• _What this task involves_
Rename "Odesa" to "Odessa" in the stretch from the start of the records through the line containing "Poznan: 10:18 -> none". Write out that stretch again with nothing else altered.

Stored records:

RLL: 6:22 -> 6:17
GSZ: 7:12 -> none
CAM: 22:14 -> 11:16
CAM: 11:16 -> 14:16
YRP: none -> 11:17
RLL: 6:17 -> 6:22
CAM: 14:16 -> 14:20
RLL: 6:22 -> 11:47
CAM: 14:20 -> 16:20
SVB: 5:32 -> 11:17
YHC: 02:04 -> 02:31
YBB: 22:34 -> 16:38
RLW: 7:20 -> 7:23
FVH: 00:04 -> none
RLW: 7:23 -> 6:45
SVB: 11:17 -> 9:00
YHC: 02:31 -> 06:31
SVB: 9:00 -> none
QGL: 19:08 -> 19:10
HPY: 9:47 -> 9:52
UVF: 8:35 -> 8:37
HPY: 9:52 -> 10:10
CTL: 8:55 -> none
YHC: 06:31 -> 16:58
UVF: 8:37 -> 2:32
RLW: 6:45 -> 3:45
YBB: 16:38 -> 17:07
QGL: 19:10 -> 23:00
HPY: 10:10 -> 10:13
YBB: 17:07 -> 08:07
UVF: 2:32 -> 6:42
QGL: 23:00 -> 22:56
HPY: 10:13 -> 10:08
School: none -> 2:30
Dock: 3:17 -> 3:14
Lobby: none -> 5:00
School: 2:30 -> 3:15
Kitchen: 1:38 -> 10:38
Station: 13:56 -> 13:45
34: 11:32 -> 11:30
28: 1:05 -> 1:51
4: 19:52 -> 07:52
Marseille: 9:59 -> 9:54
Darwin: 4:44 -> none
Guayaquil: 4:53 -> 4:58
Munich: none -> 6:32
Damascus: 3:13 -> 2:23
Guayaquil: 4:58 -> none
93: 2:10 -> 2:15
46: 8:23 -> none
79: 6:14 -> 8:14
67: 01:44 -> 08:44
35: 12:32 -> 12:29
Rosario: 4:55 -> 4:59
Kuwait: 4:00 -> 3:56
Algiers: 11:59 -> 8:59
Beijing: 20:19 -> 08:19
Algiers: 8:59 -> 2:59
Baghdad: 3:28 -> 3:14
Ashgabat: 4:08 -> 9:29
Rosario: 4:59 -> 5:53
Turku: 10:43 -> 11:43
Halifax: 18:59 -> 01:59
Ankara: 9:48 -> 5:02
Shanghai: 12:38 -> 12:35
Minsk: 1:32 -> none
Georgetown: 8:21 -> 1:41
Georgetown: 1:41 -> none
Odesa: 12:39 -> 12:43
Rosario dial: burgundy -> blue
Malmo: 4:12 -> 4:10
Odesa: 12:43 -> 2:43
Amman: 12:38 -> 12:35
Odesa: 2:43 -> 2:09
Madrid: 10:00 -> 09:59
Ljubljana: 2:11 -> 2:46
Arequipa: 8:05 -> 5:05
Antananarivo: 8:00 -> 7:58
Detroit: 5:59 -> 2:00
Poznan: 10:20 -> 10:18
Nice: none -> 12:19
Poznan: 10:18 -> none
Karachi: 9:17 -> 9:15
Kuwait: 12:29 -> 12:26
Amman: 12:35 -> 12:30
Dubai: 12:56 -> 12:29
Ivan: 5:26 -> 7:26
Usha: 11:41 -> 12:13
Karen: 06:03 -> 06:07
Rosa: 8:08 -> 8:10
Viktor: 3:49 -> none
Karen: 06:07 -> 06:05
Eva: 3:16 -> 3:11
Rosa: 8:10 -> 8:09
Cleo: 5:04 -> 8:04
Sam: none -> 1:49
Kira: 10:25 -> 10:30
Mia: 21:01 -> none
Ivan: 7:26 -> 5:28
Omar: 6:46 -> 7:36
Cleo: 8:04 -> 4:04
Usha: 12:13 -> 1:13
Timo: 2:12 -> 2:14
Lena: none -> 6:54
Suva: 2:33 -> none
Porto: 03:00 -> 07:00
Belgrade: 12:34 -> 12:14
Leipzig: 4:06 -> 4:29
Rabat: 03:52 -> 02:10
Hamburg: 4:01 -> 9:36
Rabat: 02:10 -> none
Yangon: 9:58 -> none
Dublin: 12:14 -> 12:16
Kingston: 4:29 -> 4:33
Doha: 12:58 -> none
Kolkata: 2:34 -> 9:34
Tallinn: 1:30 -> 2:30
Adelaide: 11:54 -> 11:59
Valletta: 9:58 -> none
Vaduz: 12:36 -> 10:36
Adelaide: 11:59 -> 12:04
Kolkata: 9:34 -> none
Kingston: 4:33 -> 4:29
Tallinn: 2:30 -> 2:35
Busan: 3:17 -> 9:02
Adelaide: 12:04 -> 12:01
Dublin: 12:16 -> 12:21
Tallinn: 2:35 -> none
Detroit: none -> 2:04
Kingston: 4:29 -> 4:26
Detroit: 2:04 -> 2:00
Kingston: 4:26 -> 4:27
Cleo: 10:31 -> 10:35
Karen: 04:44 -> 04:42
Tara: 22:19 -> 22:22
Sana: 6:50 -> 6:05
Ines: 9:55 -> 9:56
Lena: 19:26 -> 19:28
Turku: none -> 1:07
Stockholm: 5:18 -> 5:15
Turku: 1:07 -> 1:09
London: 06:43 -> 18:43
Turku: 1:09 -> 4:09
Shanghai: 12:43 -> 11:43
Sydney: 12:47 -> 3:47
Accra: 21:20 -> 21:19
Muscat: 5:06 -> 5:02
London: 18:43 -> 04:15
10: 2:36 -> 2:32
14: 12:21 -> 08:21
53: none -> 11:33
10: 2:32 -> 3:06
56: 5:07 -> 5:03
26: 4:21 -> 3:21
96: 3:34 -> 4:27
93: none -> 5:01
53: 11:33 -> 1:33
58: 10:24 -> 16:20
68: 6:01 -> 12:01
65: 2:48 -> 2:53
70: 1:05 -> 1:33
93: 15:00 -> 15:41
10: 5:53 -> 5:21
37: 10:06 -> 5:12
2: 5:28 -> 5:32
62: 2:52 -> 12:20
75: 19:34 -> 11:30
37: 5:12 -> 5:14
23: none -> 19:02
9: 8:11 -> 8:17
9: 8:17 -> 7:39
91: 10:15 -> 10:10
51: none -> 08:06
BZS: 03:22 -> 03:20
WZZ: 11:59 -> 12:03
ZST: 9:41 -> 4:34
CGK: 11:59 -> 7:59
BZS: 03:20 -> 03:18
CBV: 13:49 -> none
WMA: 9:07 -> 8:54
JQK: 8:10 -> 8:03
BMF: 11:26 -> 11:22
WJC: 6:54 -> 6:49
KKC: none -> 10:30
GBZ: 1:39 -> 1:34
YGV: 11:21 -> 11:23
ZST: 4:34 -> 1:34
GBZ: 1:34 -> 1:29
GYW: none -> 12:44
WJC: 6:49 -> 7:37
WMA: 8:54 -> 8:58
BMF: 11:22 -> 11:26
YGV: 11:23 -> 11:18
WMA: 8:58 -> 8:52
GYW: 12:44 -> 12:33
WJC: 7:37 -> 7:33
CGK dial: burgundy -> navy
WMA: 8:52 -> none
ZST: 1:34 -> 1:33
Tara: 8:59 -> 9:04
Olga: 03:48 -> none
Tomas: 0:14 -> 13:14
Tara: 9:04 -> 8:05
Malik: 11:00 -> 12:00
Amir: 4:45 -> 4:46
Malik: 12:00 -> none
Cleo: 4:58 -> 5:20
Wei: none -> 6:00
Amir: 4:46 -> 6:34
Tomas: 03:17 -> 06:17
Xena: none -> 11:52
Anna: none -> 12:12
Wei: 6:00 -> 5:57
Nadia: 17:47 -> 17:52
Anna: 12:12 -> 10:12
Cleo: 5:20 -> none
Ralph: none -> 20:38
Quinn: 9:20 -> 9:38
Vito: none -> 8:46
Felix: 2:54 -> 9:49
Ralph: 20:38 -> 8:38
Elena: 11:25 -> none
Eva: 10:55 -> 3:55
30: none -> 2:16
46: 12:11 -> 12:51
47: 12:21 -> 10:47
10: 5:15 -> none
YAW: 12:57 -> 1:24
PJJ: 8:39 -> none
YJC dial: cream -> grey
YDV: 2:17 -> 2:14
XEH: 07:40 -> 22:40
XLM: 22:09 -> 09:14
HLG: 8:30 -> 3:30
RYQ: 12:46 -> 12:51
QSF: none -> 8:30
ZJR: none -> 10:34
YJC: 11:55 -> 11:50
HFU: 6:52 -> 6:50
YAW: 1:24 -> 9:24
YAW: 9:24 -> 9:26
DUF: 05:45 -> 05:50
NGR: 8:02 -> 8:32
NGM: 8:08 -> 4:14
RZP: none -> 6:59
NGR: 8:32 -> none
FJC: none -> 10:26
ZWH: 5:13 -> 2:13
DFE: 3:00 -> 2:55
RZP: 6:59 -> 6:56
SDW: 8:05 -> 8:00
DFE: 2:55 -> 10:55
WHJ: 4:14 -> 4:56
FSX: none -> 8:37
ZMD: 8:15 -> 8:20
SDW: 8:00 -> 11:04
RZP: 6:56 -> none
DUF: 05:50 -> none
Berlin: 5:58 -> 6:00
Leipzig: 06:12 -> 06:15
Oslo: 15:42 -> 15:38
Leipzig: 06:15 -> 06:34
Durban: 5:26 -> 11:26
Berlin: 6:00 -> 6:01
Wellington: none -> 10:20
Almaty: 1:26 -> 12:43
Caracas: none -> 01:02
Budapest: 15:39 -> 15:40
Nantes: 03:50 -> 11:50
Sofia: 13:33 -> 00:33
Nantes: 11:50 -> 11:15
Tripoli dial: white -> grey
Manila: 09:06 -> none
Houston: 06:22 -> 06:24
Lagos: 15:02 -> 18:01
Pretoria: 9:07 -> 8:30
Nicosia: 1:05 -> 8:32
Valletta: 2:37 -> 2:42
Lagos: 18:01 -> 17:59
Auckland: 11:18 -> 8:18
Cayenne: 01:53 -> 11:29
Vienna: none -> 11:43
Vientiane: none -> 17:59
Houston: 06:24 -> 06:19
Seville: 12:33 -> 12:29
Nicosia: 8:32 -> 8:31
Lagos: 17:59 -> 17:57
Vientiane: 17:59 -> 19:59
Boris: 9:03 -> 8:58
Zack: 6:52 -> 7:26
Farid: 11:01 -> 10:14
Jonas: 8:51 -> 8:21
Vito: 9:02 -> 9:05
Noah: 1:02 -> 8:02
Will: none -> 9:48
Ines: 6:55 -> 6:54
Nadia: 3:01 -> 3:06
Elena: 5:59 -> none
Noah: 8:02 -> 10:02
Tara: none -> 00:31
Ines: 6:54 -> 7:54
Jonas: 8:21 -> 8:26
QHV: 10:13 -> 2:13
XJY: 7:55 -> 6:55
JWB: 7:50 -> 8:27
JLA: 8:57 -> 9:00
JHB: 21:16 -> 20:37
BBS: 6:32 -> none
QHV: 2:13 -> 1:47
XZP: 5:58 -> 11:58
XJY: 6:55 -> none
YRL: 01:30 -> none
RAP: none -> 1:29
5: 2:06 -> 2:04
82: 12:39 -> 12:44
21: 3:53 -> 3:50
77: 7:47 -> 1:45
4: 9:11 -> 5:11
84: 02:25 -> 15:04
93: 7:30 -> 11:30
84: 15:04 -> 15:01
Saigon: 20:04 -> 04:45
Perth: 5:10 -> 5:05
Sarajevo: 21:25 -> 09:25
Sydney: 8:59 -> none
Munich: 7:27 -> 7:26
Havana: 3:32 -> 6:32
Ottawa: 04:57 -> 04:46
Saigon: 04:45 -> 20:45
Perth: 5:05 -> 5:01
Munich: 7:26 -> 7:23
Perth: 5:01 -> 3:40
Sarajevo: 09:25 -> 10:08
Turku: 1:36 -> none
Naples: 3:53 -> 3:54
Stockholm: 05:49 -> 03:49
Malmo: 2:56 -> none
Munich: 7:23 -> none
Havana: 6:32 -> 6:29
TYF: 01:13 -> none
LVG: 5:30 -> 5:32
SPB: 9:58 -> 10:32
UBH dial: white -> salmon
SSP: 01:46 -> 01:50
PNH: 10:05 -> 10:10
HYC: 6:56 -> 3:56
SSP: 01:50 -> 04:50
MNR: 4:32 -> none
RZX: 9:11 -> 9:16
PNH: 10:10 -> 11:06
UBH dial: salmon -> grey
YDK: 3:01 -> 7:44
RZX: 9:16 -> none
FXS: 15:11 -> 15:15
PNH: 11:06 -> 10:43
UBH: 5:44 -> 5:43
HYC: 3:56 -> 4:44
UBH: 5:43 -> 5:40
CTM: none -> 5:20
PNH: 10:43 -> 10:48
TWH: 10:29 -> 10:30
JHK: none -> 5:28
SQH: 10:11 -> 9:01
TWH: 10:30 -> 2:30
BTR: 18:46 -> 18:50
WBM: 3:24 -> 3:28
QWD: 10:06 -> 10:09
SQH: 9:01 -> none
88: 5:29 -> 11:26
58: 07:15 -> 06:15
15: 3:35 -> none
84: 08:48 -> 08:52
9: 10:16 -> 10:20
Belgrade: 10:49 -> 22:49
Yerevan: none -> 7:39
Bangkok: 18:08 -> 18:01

• _Written solution_
RLL: 6:22 -> 6:17
GSZ: 7:12 -> none
CAM: 22:14 -> 11:16
CAM: 11:16 -> 14:16
YRP: none -> 11:17
RLL: 6:17 -> 6:22
CAM: 14:16 -> 14:20
RLL: 6:22 -> 11:47
CAM: 14:20 -> 16:20
SVB: 5:32 -> 11:17
YHC: 02:04 -> 02:31
YBB: 22:34 -> 16:38
RLW: 7:20 -> 7:23
FVH: 00:04 -> none
RLW: 7:23 -> 6:45
SVB: 11:17 -> 9:00
YHC: 02:31 -> 06:31
SVB: 9:00 -> none
QGL: 19:08 -> 19:10
HPY: 9:47 -> 9:52
UVF: 8:35 -> 8:37
HPY: 9:52 -> 10:10
CTL: 8:55 -> none
YHC: 06:31 -> 16:58
UVF: 8:37 -> 2:32
RLW: 6:45 -> 3:45
YBB: 16:38 -> 17:07
QGL: 19:10 -> 23:00
HPY: 10:10 -> 10:13
YBB: 17:07 -> 08:07
UVF: 2:32 -> 6:42
QGL: 23:00 -> 22:56
HPY: 10:13 -> 10:08
School: none -> 2:30
Dock: 3:17 -> 3:14
Lobby: none -> 5:00
School: 2:30 -> 3:15
Kitchen: 1:38 -> 10:38
Station: 13:56 -> 13:45
34: 11:32 -> 11:30
28: 1:05 -> 1:51
4: 19:52 -> 07:52
Marseille: 9:59 -> 9:54
Darwin: 4:44 -> none
Guayaquil: 4:53 -> 4:58
Munich: none -> 6:32
Damascus: 3:13 -> 2:23
Guayaquil: 4:58 -> none
93: 2:10 -> 2:15
46: 8:23 -> none
79: 6:14 -> 8:14
67: 01:44 -> 08:44
35: 12:32 -> 12:29
Rosario: 4:55 -> 4:59
Kuwait: 4:00 -> 3:56
Algiers: 11:59 -> 8:59
Beijing: 20:19 -> 08:19
Algiers: 8:59 -> 2:59
Baghdad: 3:28 -> 3:14
Ashgabat: 4:08 -> 9:29
Rosario: 4:59 -> 5:53
Turku: 10:43 -> 11:43
Halifax: 18:59 -> 01:59
Ankara: 9:48 -> 5:02
Shanghai: 12:38 -> 12:35
Minsk: 1:32 -> none
Georgetown: 8:21 -> 1:41
Georgetown: 1:41 -> none
Odessa: 12:39 -> 12:43
Rosario dial: burgundy -> blue
Malmo: 4:12 -> 4:10
Odessa: 12:43 -> 2:43
Amman: 12:38 -> 12:35
Odessa: 2:43 -> 2:09
Madrid: 10:00 -> 09:59
Ljubljana: 2:11 -> 2:46
Arequipa: 8:05 -> 5:05
Antananarivo: 8:00 -> 7:58
Detroit: 5:59 -> 2:00
Poznan: 10:20 -> 10:18
Nice: none -> 12:19
Poznan: 10:18 -> none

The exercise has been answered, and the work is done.